What is required – Collect every line in the records below that contains the word "orange", and copy each of those lines in full. Case counts.

Data items
++++
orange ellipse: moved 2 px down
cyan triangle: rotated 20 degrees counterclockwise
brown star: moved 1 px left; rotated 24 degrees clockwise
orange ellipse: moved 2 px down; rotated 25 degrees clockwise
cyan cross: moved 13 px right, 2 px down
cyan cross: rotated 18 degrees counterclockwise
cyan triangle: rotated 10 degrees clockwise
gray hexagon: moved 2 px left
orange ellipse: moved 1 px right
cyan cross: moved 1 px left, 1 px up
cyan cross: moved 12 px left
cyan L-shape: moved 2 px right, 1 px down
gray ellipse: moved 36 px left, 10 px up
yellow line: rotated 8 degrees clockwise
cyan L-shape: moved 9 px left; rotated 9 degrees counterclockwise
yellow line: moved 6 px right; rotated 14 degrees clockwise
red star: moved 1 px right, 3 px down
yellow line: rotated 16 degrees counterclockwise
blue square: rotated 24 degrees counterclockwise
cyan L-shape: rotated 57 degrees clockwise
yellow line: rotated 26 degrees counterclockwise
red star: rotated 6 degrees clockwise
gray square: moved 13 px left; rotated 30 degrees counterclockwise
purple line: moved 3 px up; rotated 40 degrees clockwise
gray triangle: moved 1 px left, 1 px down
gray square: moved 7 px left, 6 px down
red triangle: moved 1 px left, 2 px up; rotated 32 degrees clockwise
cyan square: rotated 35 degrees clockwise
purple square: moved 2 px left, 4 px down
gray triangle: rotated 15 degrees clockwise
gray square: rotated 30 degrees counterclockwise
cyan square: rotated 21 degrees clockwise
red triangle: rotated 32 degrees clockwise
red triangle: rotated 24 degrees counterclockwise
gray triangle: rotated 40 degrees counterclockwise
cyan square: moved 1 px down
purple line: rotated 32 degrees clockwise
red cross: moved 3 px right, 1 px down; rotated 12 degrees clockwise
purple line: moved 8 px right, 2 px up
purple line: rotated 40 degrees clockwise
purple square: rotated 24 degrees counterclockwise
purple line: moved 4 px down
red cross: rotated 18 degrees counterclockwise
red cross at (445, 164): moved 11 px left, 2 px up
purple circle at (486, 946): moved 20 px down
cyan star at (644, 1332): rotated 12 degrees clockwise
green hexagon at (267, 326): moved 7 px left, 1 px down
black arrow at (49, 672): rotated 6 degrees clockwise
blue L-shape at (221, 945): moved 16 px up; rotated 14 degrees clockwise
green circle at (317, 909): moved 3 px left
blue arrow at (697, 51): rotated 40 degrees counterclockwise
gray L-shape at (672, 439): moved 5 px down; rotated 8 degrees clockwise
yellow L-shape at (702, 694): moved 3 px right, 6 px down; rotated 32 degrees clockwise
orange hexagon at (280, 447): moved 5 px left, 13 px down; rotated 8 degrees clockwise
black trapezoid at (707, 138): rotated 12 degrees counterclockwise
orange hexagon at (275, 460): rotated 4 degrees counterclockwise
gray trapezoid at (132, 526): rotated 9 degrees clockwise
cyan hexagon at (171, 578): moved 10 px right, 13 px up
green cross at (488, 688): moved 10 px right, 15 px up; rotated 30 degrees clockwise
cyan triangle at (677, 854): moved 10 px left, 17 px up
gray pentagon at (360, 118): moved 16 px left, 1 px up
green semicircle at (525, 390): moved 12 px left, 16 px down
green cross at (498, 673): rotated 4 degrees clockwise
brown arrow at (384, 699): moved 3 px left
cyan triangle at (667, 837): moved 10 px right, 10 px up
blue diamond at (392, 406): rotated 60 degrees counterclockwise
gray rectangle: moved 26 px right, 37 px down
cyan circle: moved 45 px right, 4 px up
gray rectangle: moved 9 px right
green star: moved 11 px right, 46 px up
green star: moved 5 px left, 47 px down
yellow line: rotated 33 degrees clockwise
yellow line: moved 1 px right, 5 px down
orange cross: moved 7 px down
++++
Task result –
orange ellipse: moved 2 px down
orange ellipse: moved 2 px down; rotated 25 degrees clockwise
orange ellipse: moved 1 px right
orange hexagon at (280, 447): moved 5 px left, 13 px down; rotated 8 degrees clockwise
orange hexagon at (275, 460): rotated 4 degrees counterclockwise
orange cross: moved 7 px down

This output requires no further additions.